===== Listed records =====

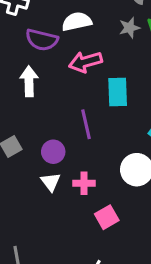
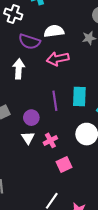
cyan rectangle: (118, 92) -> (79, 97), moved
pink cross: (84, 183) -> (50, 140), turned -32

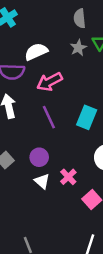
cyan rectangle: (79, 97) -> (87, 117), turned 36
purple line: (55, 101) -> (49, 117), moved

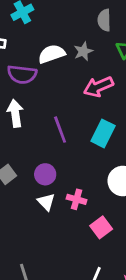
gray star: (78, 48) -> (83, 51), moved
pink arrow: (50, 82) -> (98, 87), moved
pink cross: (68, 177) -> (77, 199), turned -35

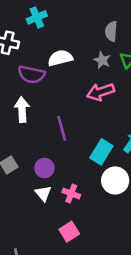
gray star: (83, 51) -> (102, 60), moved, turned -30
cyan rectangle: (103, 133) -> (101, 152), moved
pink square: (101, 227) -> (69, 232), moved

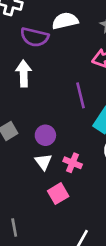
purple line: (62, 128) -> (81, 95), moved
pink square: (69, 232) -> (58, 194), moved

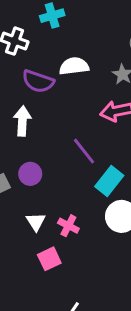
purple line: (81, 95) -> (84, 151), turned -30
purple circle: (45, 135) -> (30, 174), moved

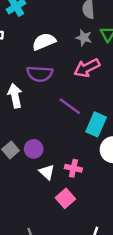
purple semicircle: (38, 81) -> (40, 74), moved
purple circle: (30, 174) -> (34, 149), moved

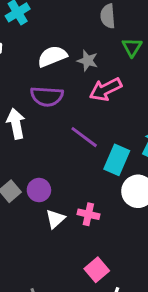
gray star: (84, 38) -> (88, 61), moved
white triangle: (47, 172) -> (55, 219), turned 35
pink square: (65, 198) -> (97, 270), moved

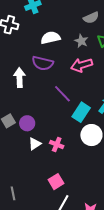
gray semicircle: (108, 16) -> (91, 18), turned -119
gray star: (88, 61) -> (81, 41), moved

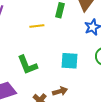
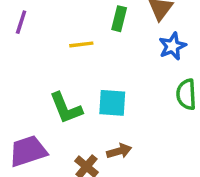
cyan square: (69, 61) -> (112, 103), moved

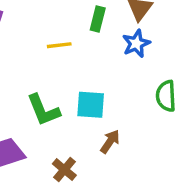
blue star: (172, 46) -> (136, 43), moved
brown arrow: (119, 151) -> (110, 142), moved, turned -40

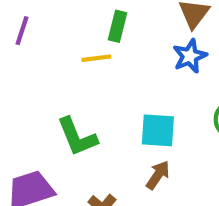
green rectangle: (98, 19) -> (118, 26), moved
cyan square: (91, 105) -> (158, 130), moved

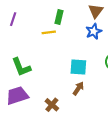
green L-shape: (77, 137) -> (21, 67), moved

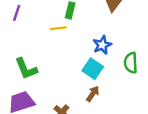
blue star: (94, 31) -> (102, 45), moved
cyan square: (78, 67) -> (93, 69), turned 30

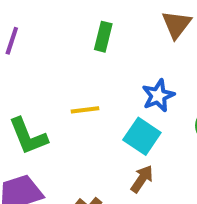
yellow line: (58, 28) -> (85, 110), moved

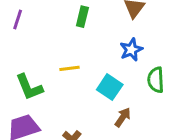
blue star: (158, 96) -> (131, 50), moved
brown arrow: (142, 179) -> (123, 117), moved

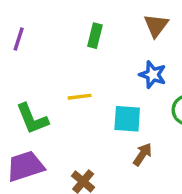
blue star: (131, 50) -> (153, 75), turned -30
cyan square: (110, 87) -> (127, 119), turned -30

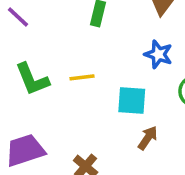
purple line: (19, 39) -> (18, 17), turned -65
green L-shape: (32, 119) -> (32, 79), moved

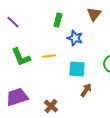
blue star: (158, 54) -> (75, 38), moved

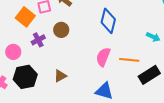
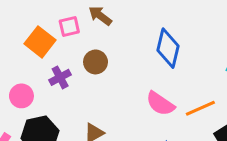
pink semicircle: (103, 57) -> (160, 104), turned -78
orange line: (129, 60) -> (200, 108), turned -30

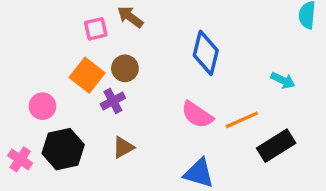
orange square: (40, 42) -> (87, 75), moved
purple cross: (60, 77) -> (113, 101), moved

=====

# Task description
Without the pictures, return each entry exactly as given.

# Result
cyan rectangle: (118, 92) -> (79, 97), moved
pink cross: (84, 183) -> (50, 140), turned -32

cyan rectangle: (79, 97) -> (87, 117), turned 36
purple line: (55, 101) -> (49, 117), moved

gray star: (78, 48) -> (83, 51), moved
pink arrow: (50, 82) -> (98, 87), moved
pink cross: (68, 177) -> (77, 199), turned -35

gray star: (83, 51) -> (102, 60), moved, turned -30
cyan rectangle: (103, 133) -> (101, 152), moved
pink square: (101, 227) -> (69, 232), moved

purple line: (62, 128) -> (81, 95), moved
pink square: (69, 232) -> (58, 194), moved

purple line: (81, 95) -> (84, 151), turned -30
purple circle: (45, 135) -> (30, 174), moved

purple semicircle: (38, 81) -> (40, 74), moved
purple circle: (30, 174) -> (34, 149), moved

gray star: (84, 38) -> (88, 61), moved
white triangle: (47, 172) -> (55, 219), turned 35
pink square: (65, 198) -> (97, 270), moved

gray semicircle: (108, 16) -> (91, 18), turned -119
gray star: (88, 61) -> (81, 41), moved

cyan square: (69, 61) -> (112, 103), moved

blue star: (172, 46) -> (136, 43), moved
brown arrow: (119, 151) -> (110, 142), moved, turned -40

green rectangle: (98, 19) -> (118, 26), moved
cyan square: (91, 105) -> (158, 130), moved

green L-shape: (77, 137) -> (21, 67), moved

blue star: (94, 31) -> (102, 45), moved
cyan square: (78, 67) -> (93, 69), turned 30

yellow line: (58, 28) -> (85, 110), moved

blue star: (158, 96) -> (131, 50), moved
brown arrow: (142, 179) -> (123, 117), moved

blue star: (131, 50) -> (153, 75), turned -30
cyan square: (110, 87) -> (127, 119), turned -30

purple line: (19, 39) -> (18, 17), turned -65
green L-shape: (32, 119) -> (32, 79), moved

blue star: (158, 54) -> (75, 38), moved

pink semicircle: (103, 57) -> (160, 104), turned -78
orange line: (129, 60) -> (200, 108), turned -30

orange square: (40, 42) -> (87, 75), moved
purple cross: (60, 77) -> (113, 101), moved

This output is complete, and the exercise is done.